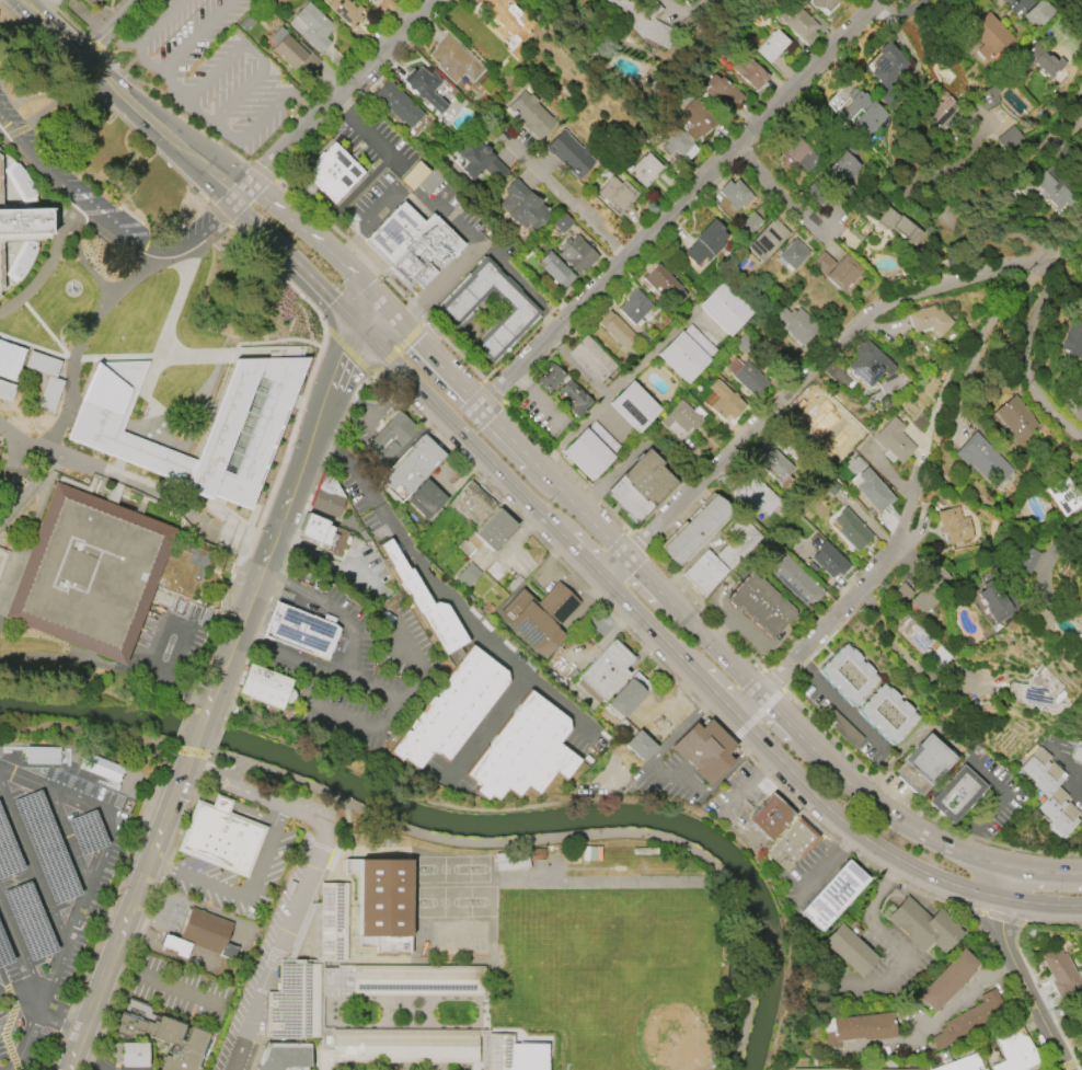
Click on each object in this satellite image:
building: (88, 3)
road: (886, 3)
building: (385, 5)
building: (821, 5)
building: (345, 13)
building: (1037, 13)
building: (499, 18)
building: (643, 20)
building: (797, 23)
building: (311, 27)
road: (110, 29)
road: (898, 32)
building: (988, 36)
building: (771, 45)
road: (254, 49)
building: (293, 56)
traffic signals: (82, 59)
building: (455, 61)
building: (886, 64)
building: (1041, 64)
road: (160, 70)
parking lot: (212, 71)
building: (749, 73)
building: (423, 87)
building: (723, 91)
building: (1081, 92)
road: (335, 96)
building: (988, 97)
road: (128, 98)
road: (303, 100)
building: (398, 106)
building: (942, 110)
building: (861, 112)
building: (531, 115)
building: (696, 119)
road: (362, 127)
road: (225, 132)
building: (1007, 139)
building: (675, 143)
building: (795, 149)
building: (570, 154)
building: (478, 159)
building: (1081, 166)
building: (645, 169)
building: (842, 172)
building: (327, 175)
parking lot: (75, 180)
building: (19, 183)
building: (1053, 188)
road: (415, 192)
building: (617, 193)
building: (732, 197)
road: (782, 197)
road: (570, 202)
road: (67, 206)
building: (523, 207)
road: (682, 208)
road: (108, 218)
road: (291, 219)
building: (21, 223)
building: (561, 223)
building: (750, 225)
building: (898, 225)
road: (367, 226)
building: (767, 239)
building: (705, 243)
building: (411, 246)
building: (577, 254)
building: (792, 254)
road: (466, 257)
road: (295, 261)
building: (20, 263)
building: (822, 263)
road: (45, 271)
building: (555, 271)
building: (1080, 272)
building: (842, 273)
road: (357, 281)
road: (524, 281)
building: (664, 284)
traffic signals: (378, 303)
building: (636, 308)
building: (725, 308)
building: (456, 310)
road: (100, 311)
road: (389, 313)
road: (367, 314)
building: (926, 320)
building: (795, 324)
traffic signals: (357, 325)
building: (616, 331)
road: (165, 332)
building: (1073, 334)
road: (952, 337)
building: (743, 342)
building: (686, 353)
road: (65, 354)
road: (1029, 356)
road: (69, 357)
road: (116, 358)
building: (589, 360)
building: (867, 364)
building: (746, 376)
building: (550, 377)
road: (797, 385)
road: (613, 391)
building: (1078, 392)
road: (538, 398)
building: (574, 398)
building: (723, 402)
building: (634, 407)
building: (817, 407)
building: (1016, 419)
building: (680, 421)
building: (239, 432)
building: (392, 437)
building: (893, 440)
building: (590, 450)
building: (983, 460)
building: (774, 465)
building: (412, 467)
road: (124, 480)
road: (30, 485)
building: (641, 486)
building: (872, 491)
building: (1064, 494)
building: (755, 496)
building: (427, 499)
building: (473, 503)
road: (279, 514)
building: (319, 514)
building: (953, 525)
building: (851, 529)
building: (493, 530)
building: (696, 530)
building: (739, 543)
road: (1049, 553)
building: (829, 560)
building: (1033, 561)
building: (88, 573)
building: (704, 573)
building: (467, 576)
building: (796, 580)
building: (926, 589)
road: (438, 590)
building: (425, 603)
building: (991, 603)
building: (763, 605)
building: (1079, 605)
building: (539, 617)
road: (688, 622)
road: (822, 628)
parking lot: (171, 632)
building: (298, 633)
building: (913, 635)
road: (182, 637)
road: (600, 640)
road: (662, 640)
road: (353, 652)
road: (66, 657)
road: (133, 657)
building: (605, 673)
building: (848, 675)
building: (1036, 688)
road: (188, 689)
building: (260, 690)
building: (626, 698)
road: (669, 698)
road: (842, 704)
building: (452, 710)
building: (887, 715)
road: (199, 724)
road: (381, 727)
road: (85, 728)
road: (484, 731)
building: (642, 746)
road: (190, 749)
building: (706, 750)
building: (523, 752)
building: (41, 753)
building: (1077, 753)
road: (1062, 759)
building: (100, 765)
building: (923, 765)
road: (664, 771)
road: (744, 783)
road: (174, 788)
building: (1049, 792)
building: (956, 795)
road: (607, 798)
road: (993, 801)
road: (225, 802)
road: (55, 814)
building: (767, 816)
river: (473, 823)
road: (567, 836)
building: (224, 839)
building: (790, 844)
road: (824, 859)
road: (31, 867)
road: (304, 873)
road: (1046, 874)
track: (602, 880)
road: (1008, 884)
parking lot: (49, 893)
road: (245, 895)
building: (830, 895)
building: (387, 898)
road: (1043, 905)
road: (100, 914)
road: (73, 915)
road: (868, 920)
building: (922, 926)
building: (209, 930)
building: (440, 936)
building: (459, 937)
building: (478, 937)
road: (114, 945)
building: (177, 945)
building: (848, 949)
road: (20, 953)
building: (1059, 971)
road: (2, 975)
building: (947, 980)
road: (166, 981)
park: (610, 981)
building: (420, 982)
road: (9, 987)
road: (1025, 987)
road: (21, 991)
road: (961, 998)
road: (12, 1003)
road: (53, 1010)
building: (969, 1019)
road: (6, 1025)
building: (858, 1029)
building: (163, 1034)
building: (1014, 1050)
building: (135, 1054)
road: (88, 1059)
road: (68, 1062)
building: (961, 1064)
road: (17, 1069)
building: (819, 1069)
building: (889, 1069)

Your assignment:
Leave out the images and copy all remaining data word for word.

Solution for this task:
Click on each object in this satellite image:
building: (88, 3)
road: (886, 3)
building: (385, 5)
building: (821, 5)
building: (345, 13)
building: (1037, 13)
building: (499, 18)
building: (643, 20)
building: (797, 23)
building: (311, 27)
road: (110, 29)
road: (898, 32)
building: (988, 36)
building: (771, 45)
road: (254, 49)
building: (293, 56)
traffic signals: (82, 59)
building: (455, 61)
building: (886, 64)
building: (1041, 64)
road: (160, 70)
parking lot: (212, 71)
building: (749, 73)
building: (423, 87)
building: (723, 91)
building: (1081, 92)
road: (335, 96)
building: (988, 97)
road: (128, 98)
road: (303, 100)
building: (398, 106)
building: (942, 110)
building: (861, 112)
building: (531, 115)
building: (696, 119)
road: (362, 127)
road: (225, 132)
building: (1007, 139)
building: (675, 143)
building: (795, 149)
building: (570, 154)
building: (478, 159)
building: (1081, 166)
building: (645, 169)
building: (842, 172)
building: (327, 175)
parking lot: (75, 180)
building: (19, 183)
building: (1053, 188)
road: (415, 192)
building: (617, 193)
building: (732, 197)
road: (782, 197)
road: (570, 202)
road: (67, 206)
building: (523, 207)
road: (682, 208)
road: (108, 218)
road: (291, 219)
building: (21, 223)
building: (561, 223)
building: (750, 225)
building: (898, 225)
road: (367, 226)
building: (767, 239)
building: (705, 243)
building: (411, 246)
building: (577, 254)
building: (792, 254)
road: (466, 257)
road: (295, 261)
building: (20, 263)
building: (822, 263)
road: (45, 271)
building: (555, 271)
building: (1080, 272)
building: (842, 273)
road: (357, 281)
road: (524, 281)
building: (664, 284)
traffic signals: (378, 303)
building: (636, 308)
building: (725, 308)
building: (456, 310)
road: (100, 311)
road: (389, 313)
road: (367, 314)
building: (926, 320)
building: (795, 324)
traffic signals: (357, 325)
building: (616, 331)
road: (165, 332)
building: (1073, 334)
road: (952, 337)
building: (743, 342)
building: (686, 353)
road: (65, 354)
road: (1029, 356)
road: (69, 357)
road: (116, 358)
building: (589, 360)
building: (867, 364)
building: (746, 376)
building: (550, 377)
road: (797, 385)
road: (613, 391)
building: (1078, 392)
road: (538, 398)
building: (574, 398)
building: (723, 402)
building: (634, 407)
building: (817, 407)
building: (1016, 419)
building: (680, 421)
building: (239, 432)
building: (392, 437)
building: (893, 440)
building: (590, 450)
building: (983, 460)
building: (774, 465)
building: (412, 467)
road: (124, 480)
road: (30, 485)
building: (641, 486)
building: (872, 491)
building: (1064, 494)
building: (755, 496)
building: (427, 499)
building: (473, 503)
road: (279, 514)
building: (319, 514)
building: (953, 525)
building: (851, 529)
building: (493, 530)
building: (696, 530)
building: (739, 543)
road: (1049, 553)
building: (829, 560)
building: (1033, 561)
building: (88, 573)
building: (704, 573)
building: (467, 576)
building: (796, 580)
building: (926, 589)
road: (438, 590)
building: (425, 603)
building: (991, 603)
building: (763, 605)
building: (1079, 605)
building: (539, 617)
road: (688, 622)
road: (822, 628)
parking lot: (171, 632)
building: (298, 633)
building: (913, 635)
road: (182, 637)
road: (600, 640)
road: (662, 640)
road: (353, 652)
road: (66, 657)
road: (133, 657)
building: (605, 673)
building: (848, 675)
building: (1036, 688)
road: (188, 689)
building: (260, 690)
building: (626, 698)
road: (669, 698)
road: (842, 704)
building: (452, 710)
building: (887, 715)
road: (199, 724)
road: (381, 727)
road: (85, 728)
road: (484, 731)
building: (642, 746)
road: (190, 749)
building: (706, 750)
building: (523, 752)
building: (41, 753)
building: (1077, 753)
road: (1062, 759)
building: (100, 765)
building: (923, 765)
road: (664, 771)
road: (744, 783)
road: (174, 788)
building: (1049, 792)
building: (956, 795)
road: (607, 798)
road: (993, 801)
road: (225, 802)
road: (55, 814)
building: (767, 816)
river: (473, 823)
road: (567, 836)
building: (224, 839)
building: (790, 844)
road: (824, 859)
road: (31, 867)
road: (304, 873)
road: (1046, 874)
track: (602, 880)
road: (1008, 884)
parking lot: (49, 893)
road: (245, 895)
building: (830, 895)
building: (387, 898)
road: (1043, 905)
road: (100, 914)
road: (73, 915)
road: (868, 920)
building: (922, 926)
building: (209, 930)
building: (440, 936)
building: (459, 937)
building: (478, 937)
road: (114, 945)
building: (177, 945)
building: (848, 949)
road: (20, 953)
building: (1059, 971)
road: (2, 975)
building: (947, 980)
road: (166, 981)
park: (610, 981)
building: (420, 982)
road: (9, 987)
road: (1025, 987)
road: (21, 991)
road: (961, 998)
road: (12, 1003)
road: (53, 1010)
building: (969, 1019)
road: (6, 1025)
building: (858, 1029)
building: (163, 1034)
building: (1014, 1050)
building: (135, 1054)
road: (88, 1059)
road: (68, 1062)
building: (961, 1064)
road: (17, 1069)
building: (819, 1069)
building: (889, 1069)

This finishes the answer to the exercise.